| EXERCISE INSTRUCTIONS |
Once the line with "camera: 65 degrees right, 0 degrees up" is found in the entries below, print it and each following line exactly, stopping after the line with "(372, 154) = (622, 382): red"; print nothing else.

| LISTED RECORDS |
_____

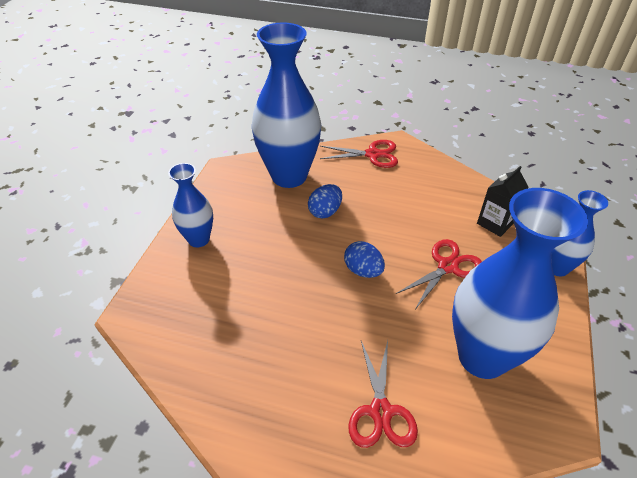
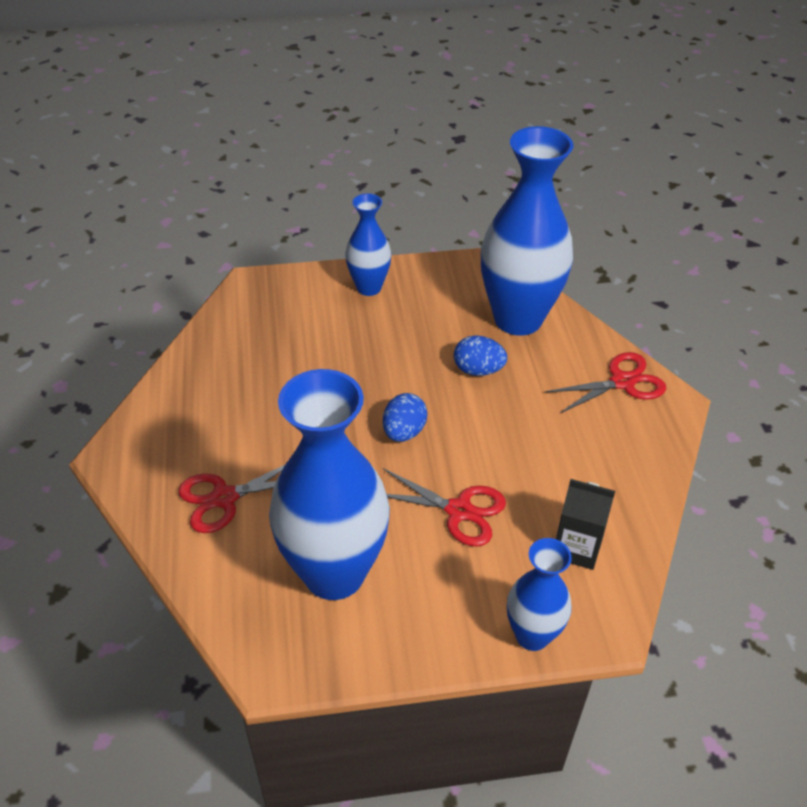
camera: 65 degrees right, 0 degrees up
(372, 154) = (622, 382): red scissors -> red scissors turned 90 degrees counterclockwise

_____

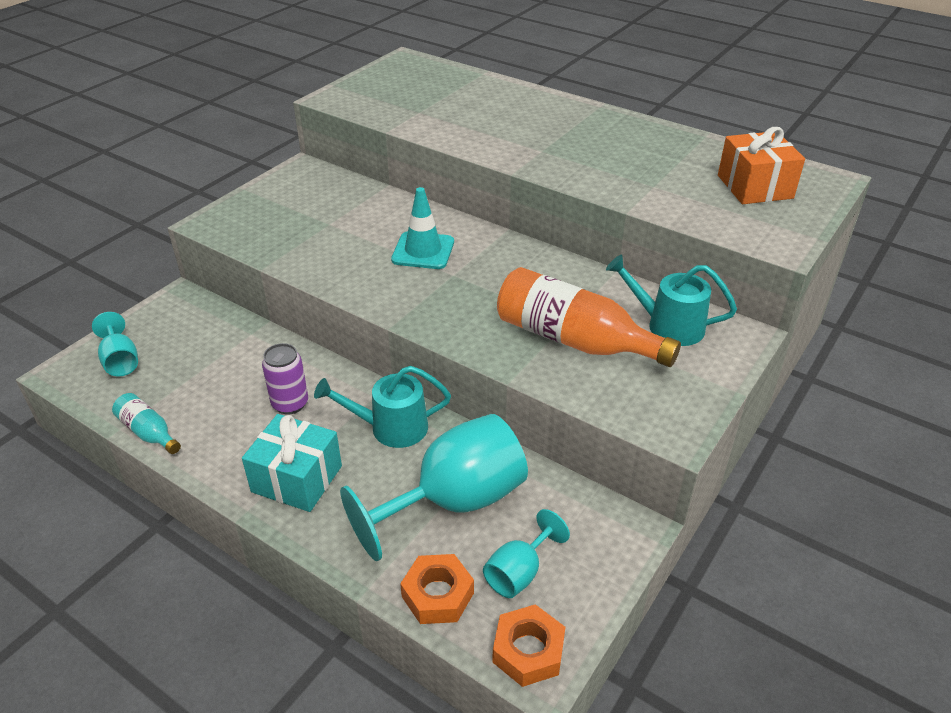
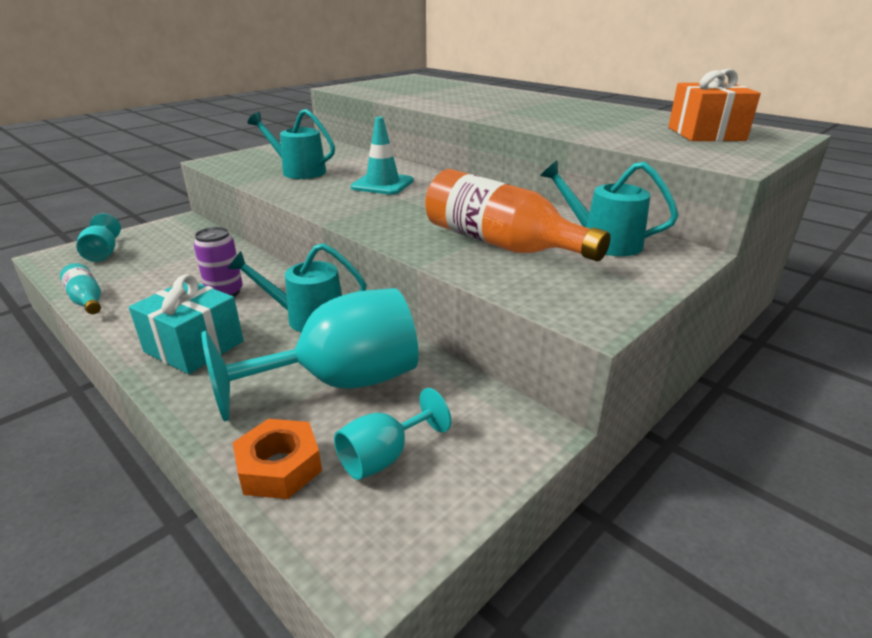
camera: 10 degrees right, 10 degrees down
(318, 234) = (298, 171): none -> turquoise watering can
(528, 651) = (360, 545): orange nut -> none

_____

| COMPLETED EXERCISE |
camera: 65 degrees right, 0 degrees up
(372, 154) = (622, 382): red scissors -> red scissors turned 90 degrees counterclockwise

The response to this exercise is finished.